### Assignment
Write the records below out again exactly as given, with no images.
** Available records follows **
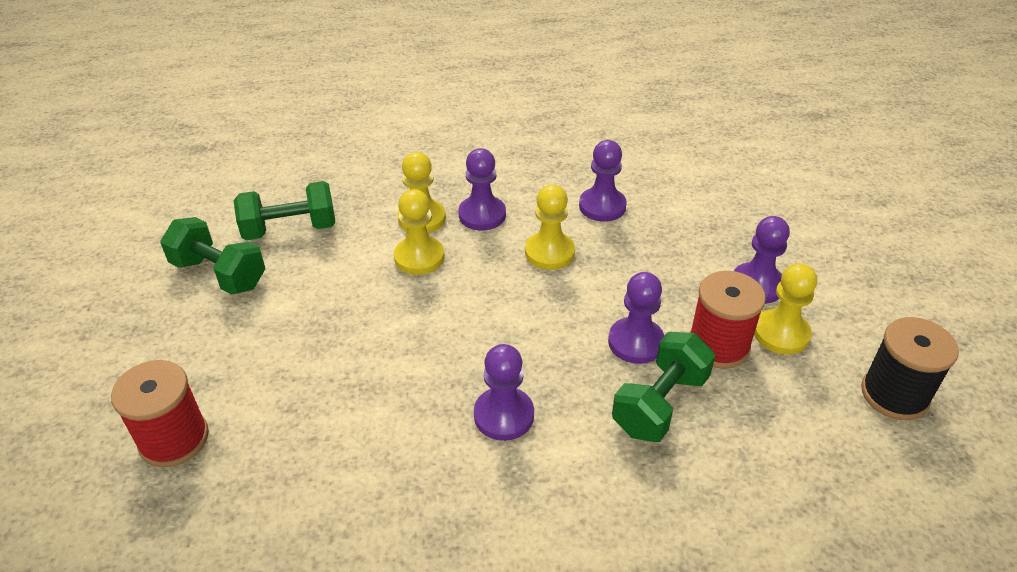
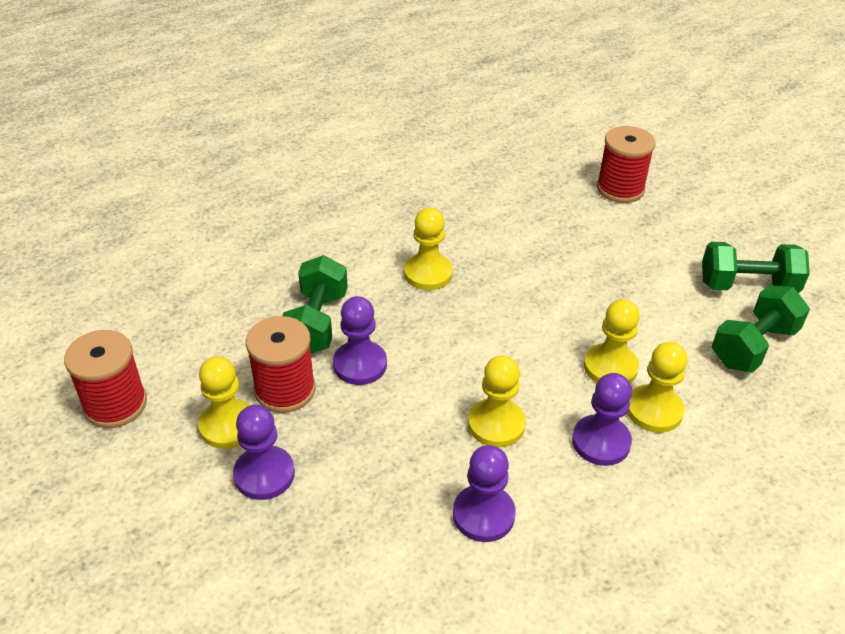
camera: 150 degrees right, 0 degrees up
(504, 415) = (428, 273): purple pawn -> yellow pawn
(894, 395) = (115, 404): black spool -> red spool

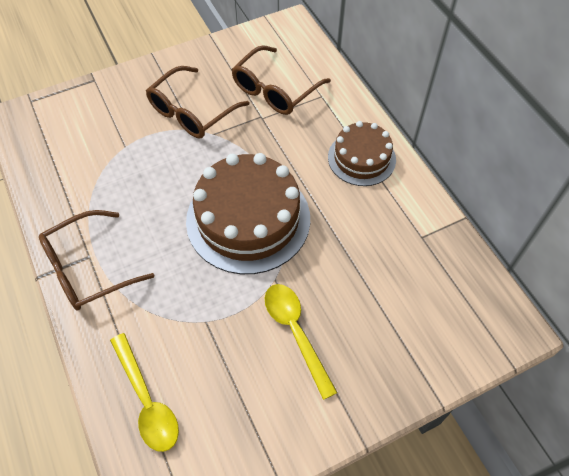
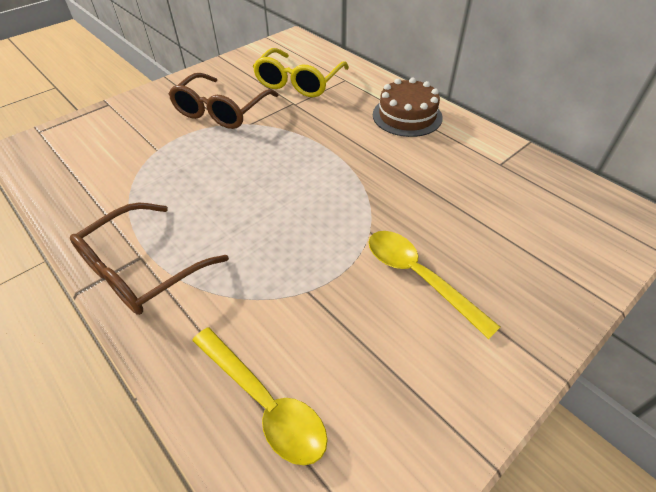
camera: 15 degrees left, 10 degrees down
(248, 219) = (316, 184): brown cake -> none
(275, 90) = (298, 82): brown glasses -> yellow glasses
** End of Available records **
### Your solution
camera: 150 degrees right, 0 degrees up
(504, 415) = (428, 273): purple pawn -> yellow pawn
(894, 395) = (115, 404): black spool -> red spool

camera: 15 degrees left, 10 degrees down
(248, 219) = (316, 184): brown cake -> none
(275, 90) = (298, 82): brown glasses -> yellow glasses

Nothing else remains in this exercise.